*Exercise instructions*.
Exact copy, no pictures: repeat the data that follows.

*Information provided*.
◆ ◆ ◆ ◆ ◆

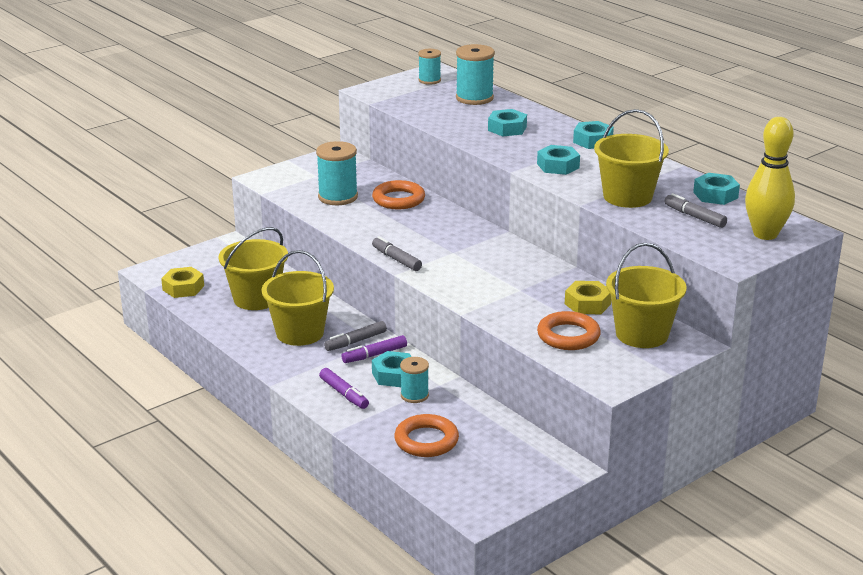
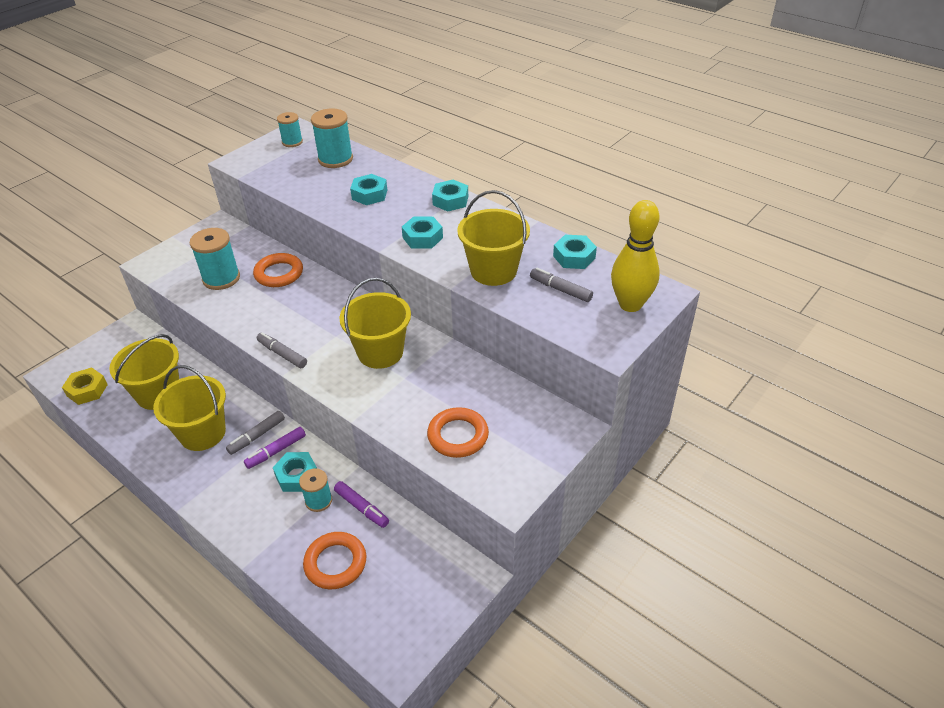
camera: 10 degrees left, 15 degrees up
(344, 394) = (250, 510): purple marker -> purple marker (361, 508)
(587, 304) = (470, 387): yellow nut -> none
(642, 334) = (527, 422): yellow bucket -> yellow bucket (380, 352)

◆ ◆ ◆ ◆ ◆

*Answer*.
camera: 10 degrees left, 15 degrees up
(344, 394) = (250, 510): purple marker -> purple marker (361, 508)
(587, 304) = (470, 387): yellow nut -> none
(642, 334) = (527, 422): yellow bucket -> yellow bucket (380, 352)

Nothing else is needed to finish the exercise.